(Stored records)
+---+
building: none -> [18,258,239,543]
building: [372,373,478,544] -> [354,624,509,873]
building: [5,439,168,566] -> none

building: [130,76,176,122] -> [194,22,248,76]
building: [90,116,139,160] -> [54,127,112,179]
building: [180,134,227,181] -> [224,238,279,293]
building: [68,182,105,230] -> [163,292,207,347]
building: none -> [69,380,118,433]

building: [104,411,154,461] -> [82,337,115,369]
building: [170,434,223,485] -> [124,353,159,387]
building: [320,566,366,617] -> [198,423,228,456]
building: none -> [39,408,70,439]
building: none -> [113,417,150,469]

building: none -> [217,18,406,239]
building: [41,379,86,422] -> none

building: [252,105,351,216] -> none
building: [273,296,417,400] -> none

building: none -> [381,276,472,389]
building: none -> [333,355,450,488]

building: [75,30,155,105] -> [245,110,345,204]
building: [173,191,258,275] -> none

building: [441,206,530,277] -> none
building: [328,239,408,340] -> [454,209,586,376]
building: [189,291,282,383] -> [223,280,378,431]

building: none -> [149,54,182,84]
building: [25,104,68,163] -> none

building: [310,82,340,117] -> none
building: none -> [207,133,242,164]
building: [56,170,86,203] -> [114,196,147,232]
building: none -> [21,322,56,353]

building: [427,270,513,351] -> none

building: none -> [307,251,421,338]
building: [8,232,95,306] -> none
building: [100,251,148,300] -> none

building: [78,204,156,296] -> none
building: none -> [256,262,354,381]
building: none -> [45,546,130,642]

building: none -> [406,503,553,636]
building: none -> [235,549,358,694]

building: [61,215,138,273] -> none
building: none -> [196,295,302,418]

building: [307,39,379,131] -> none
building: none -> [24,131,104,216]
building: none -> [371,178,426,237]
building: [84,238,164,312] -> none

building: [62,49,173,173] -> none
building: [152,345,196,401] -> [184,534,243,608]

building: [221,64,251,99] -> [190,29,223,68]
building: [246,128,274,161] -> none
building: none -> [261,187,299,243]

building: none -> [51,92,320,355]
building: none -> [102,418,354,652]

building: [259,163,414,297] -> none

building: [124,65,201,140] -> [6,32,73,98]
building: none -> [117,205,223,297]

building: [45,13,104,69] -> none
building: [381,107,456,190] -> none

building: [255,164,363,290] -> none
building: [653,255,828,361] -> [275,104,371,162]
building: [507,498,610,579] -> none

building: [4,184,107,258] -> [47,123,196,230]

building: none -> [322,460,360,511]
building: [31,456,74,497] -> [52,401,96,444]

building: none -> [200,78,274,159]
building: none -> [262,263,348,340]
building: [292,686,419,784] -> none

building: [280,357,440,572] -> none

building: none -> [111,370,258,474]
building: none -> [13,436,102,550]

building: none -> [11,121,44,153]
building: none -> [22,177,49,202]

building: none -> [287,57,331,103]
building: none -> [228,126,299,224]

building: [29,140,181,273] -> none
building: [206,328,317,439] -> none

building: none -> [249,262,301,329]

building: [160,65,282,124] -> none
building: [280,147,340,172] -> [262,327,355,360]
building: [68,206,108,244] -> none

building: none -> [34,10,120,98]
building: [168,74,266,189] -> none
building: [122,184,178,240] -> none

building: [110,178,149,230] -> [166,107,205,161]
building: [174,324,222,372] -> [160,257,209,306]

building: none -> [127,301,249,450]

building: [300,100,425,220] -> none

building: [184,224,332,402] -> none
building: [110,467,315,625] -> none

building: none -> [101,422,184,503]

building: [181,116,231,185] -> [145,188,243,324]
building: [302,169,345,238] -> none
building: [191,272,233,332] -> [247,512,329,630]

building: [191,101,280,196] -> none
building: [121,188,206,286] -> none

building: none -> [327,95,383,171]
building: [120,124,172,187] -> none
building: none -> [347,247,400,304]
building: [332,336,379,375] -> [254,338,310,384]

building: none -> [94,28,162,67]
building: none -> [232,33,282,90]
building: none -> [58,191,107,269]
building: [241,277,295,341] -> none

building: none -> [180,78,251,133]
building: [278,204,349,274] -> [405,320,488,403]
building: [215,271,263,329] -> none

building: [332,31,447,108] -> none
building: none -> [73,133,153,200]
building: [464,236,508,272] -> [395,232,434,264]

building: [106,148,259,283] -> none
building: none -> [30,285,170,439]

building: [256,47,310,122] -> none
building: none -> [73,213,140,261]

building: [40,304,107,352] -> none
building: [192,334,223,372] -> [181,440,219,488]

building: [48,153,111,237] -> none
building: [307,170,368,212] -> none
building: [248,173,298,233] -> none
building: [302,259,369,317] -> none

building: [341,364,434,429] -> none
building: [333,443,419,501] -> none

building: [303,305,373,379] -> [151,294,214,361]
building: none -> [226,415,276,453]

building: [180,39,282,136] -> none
+---+
Task requirements:
Of the entries above, transcribe exactly those lines that fall between the line containing "building: [130,76,176,122] -> [194,22,248,76]" and the line containing "building: none -> [333,355,450,488]", together with those two lines.

Reply to the task:
building: [130,76,176,122] -> [194,22,248,76]
building: [90,116,139,160] -> [54,127,112,179]
building: [180,134,227,181] -> [224,238,279,293]
building: [68,182,105,230] -> [163,292,207,347]
building: none -> [69,380,118,433]

building: [104,411,154,461] -> [82,337,115,369]
building: [170,434,223,485] -> [124,353,159,387]
building: [320,566,366,617] -> [198,423,228,456]
building: none -> [39,408,70,439]
building: none -> [113,417,150,469]

building: none -> [217,18,406,239]
building: [41,379,86,422] -> none

building: [252,105,351,216] -> none
building: [273,296,417,400] -> none

building: none -> [381,276,472,389]
building: none -> [333,355,450,488]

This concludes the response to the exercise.